Provided entries:
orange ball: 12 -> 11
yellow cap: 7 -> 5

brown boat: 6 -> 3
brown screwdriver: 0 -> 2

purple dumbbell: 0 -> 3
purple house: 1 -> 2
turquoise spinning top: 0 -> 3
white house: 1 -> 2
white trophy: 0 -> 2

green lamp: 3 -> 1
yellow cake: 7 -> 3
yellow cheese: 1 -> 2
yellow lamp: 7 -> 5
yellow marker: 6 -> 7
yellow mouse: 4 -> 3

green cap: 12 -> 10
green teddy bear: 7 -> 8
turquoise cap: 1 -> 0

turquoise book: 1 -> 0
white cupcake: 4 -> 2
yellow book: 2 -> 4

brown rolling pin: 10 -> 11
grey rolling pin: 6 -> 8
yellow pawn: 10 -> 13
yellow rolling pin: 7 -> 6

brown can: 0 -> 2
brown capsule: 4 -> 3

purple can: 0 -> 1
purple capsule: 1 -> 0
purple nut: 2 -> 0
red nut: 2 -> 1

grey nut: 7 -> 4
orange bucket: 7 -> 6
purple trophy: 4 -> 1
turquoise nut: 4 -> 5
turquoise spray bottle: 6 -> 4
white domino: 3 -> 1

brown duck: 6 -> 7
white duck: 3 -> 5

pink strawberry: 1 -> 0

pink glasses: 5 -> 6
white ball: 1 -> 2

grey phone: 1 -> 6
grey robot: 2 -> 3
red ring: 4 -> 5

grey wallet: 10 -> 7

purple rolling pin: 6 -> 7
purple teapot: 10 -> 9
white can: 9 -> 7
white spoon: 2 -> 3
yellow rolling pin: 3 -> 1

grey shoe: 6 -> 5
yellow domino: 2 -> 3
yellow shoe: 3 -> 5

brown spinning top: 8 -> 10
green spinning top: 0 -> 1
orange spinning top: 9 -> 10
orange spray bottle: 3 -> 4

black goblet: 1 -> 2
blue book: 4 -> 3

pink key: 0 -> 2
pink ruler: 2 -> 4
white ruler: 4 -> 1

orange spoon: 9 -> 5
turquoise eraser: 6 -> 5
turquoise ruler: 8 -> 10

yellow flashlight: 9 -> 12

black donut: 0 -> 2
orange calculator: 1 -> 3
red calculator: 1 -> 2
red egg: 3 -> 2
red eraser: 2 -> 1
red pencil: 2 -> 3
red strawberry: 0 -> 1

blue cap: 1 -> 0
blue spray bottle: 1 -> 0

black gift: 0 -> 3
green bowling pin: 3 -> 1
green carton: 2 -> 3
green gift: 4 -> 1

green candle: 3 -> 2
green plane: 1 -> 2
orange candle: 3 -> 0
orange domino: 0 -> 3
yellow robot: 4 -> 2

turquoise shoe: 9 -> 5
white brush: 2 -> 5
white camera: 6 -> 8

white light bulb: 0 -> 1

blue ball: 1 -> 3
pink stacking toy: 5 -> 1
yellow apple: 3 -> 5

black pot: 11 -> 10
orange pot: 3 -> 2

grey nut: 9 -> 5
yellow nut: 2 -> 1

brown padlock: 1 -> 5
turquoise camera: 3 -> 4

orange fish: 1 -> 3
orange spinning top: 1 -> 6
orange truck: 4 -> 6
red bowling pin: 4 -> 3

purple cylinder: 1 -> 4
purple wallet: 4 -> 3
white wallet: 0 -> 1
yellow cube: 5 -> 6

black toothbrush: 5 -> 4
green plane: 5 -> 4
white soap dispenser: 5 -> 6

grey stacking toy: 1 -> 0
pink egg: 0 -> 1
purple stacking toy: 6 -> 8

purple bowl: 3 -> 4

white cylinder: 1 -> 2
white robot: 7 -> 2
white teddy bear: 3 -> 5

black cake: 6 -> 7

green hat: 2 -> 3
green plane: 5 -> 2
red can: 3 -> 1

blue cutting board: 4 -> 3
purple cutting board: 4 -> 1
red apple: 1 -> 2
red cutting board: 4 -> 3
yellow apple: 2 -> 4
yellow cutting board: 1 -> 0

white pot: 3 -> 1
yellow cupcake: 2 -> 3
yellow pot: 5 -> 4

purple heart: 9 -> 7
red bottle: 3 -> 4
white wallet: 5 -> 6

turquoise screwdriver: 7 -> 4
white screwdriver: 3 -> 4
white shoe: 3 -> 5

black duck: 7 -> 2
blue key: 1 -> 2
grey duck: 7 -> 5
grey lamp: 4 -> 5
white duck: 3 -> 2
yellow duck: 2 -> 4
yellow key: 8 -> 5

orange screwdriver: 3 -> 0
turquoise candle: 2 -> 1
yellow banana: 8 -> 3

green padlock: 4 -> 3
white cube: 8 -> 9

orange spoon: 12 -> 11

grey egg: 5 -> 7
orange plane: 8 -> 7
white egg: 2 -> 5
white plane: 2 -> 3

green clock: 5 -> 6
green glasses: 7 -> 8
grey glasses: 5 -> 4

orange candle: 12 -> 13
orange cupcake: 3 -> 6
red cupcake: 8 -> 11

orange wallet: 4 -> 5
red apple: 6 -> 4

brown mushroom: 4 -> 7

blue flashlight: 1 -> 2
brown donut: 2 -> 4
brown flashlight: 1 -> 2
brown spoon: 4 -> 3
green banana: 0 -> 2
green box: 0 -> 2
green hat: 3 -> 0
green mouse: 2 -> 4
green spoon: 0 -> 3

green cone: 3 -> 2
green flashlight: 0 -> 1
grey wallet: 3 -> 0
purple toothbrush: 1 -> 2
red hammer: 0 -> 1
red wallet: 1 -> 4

Task requirements:
Output the entire listing above without leaving out or altering anything.

Written response:
orange ball: 12 -> 11
yellow cap: 7 -> 5

brown boat: 6 -> 3
brown screwdriver: 0 -> 2

purple dumbbell: 0 -> 3
purple house: 1 -> 2
turquoise spinning top: 0 -> 3
white house: 1 -> 2
white trophy: 0 -> 2

green lamp: 3 -> 1
yellow cake: 7 -> 3
yellow cheese: 1 -> 2
yellow lamp: 7 -> 5
yellow marker: 6 -> 7
yellow mouse: 4 -> 3

green cap: 12 -> 10
green teddy bear: 7 -> 8
turquoise cap: 1 -> 0

turquoise book: 1 -> 0
white cupcake: 4 -> 2
yellow book: 2 -> 4

brown rolling pin: 10 -> 11
grey rolling pin: 6 -> 8
yellow pawn: 10 -> 13
yellow rolling pin: 7 -> 6

brown can: 0 -> 2
brown capsule: 4 -> 3

purple can: 0 -> 1
purple capsule: 1 -> 0
purple nut: 2 -> 0
red nut: 2 -> 1

grey nut: 7 -> 4
orange bucket: 7 -> 6
purple trophy: 4 -> 1
turquoise nut: 4 -> 5
turquoise spray bottle: 6 -> 4
white domino: 3 -> 1

brown duck: 6 -> 7
white duck: 3 -> 5

pink strawberry: 1 -> 0

pink glasses: 5 -> 6
white ball: 1 -> 2

grey phone: 1 -> 6
grey robot: 2 -> 3
red ring: 4 -> 5

grey wallet: 10 -> 7

purple rolling pin: 6 -> 7
purple teapot: 10 -> 9
white can: 9 -> 7
white spoon: 2 -> 3
yellow rolling pin: 3 -> 1

grey shoe: 6 -> 5
yellow domino: 2 -> 3
yellow shoe: 3 -> 5

brown spinning top: 8 -> 10
green spinning top: 0 -> 1
orange spinning top: 9 -> 10
orange spray bottle: 3 -> 4

black goblet: 1 -> 2
blue book: 4 -> 3

pink key: 0 -> 2
pink ruler: 2 -> 4
white ruler: 4 -> 1

orange spoon: 9 -> 5
turquoise eraser: 6 -> 5
turquoise ruler: 8 -> 10

yellow flashlight: 9 -> 12

black donut: 0 -> 2
orange calculator: 1 -> 3
red calculator: 1 -> 2
red egg: 3 -> 2
red eraser: 2 -> 1
red pencil: 2 -> 3
red strawberry: 0 -> 1

blue cap: 1 -> 0
blue spray bottle: 1 -> 0

black gift: 0 -> 3
green bowling pin: 3 -> 1
green carton: 2 -> 3
green gift: 4 -> 1

green candle: 3 -> 2
green plane: 1 -> 2
orange candle: 3 -> 0
orange domino: 0 -> 3
yellow robot: 4 -> 2

turquoise shoe: 9 -> 5
white brush: 2 -> 5
white camera: 6 -> 8

white light bulb: 0 -> 1

blue ball: 1 -> 3
pink stacking toy: 5 -> 1
yellow apple: 3 -> 5

black pot: 11 -> 10
orange pot: 3 -> 2

grey nut: 9 -> 5
yellow nut: 2 -> 1

brown padlock: 1 -> 5
turquoise camera: 3 -> 4

orange fish: 1 -> 3
orange spinning top: 1 -> 6
orange truck: 4 -> 6
red bowling pin: 4 -> 3

purple cylinder: 1 -> 4
purple wallet: 4 -> 3
white wallet: 0 -> 1
yellow cube: 5 -> 6

black toothbrush: 5 -> 4
green plane: 5 -> 4
white soap dispenser: 5 -> 6

grey stacking toy: 1 -> 0
pink egg: 0 -> 1
purple stacking toy: 6 -> 8

purple bowl: 3 -> 4

white cylinder: 1 -> 2
white robot: 7 -> 2
white teddy bear: 3 -> 5

black cake: 6 -> 7

green hat: 2 -> 3
green plane: 5 -> 2
red can: 3 -> 1

blue cutting board: 4 -> 3
purple cutting board: 4 -> 1
red apple: 1 -> 2
red cutting board: 4 -> 3
yellow apple: 2 -> 4
yellow cutting board: 1 -> 0

white pot: 3 -> 1
yellow cupcake: 2 -> 3
yellow pot: 5 -> 4

purple heart: 9 -> 7
red bottle: 3 -> 4
white wallet: 5 -> 6

turquoise screwdriver: 7 -> 4
white screwdriver: 3 -> 4
white shoe: 3 -> 5

black duck: 7 -> 2
blue key: 1 -> 2
grey duck: 7 -> 5
grey lamp: 4 -> 5
white duck: 3 -> 2
yellow duck: 2 -> 4
yellow key: 8 -> 5

orange screwdriver: 3 -> 0
turquoise candle: 2 -> 1
yellow banana: 8 -> 3

green padlock: 4 -> 3
white cube: 8 -> 9

orange spoon: 12 -> 11

grey egg: 5 -> 7
orange plane: 8 -> 7
white egg: 2 -> 5
white plane: 2 -> 3

green clock: 5 -> 6
green glasses: 7 -> 8
grey glasses: 5 -> 4

orange candle: 12 -> 13
orange cupcake: 3 -> 6
red cupcake: 8 -> 11

orange wallet: 4 -> 5
red apple: 6 -> 4

brown mushroom: 4 -> 7

blue flashlight: 1 -> 2
brown donut: 2 -> 4
brown flashlight: 1 -> 2
brown spoon: 4 -> 3
green banana: 0 -> 2
green box: 0 -> 2
green hat: 3 -> 0
green mouse: 2 -> 4
green spoon: 0 -> 3

green cone: 3 -> 2
green flashlight: 0 -> 1
grey wallet: 3 -> 0
purple toothbrush: 1 -> 2
red hammer: 0 -> 1
red wallet: 1 -> 4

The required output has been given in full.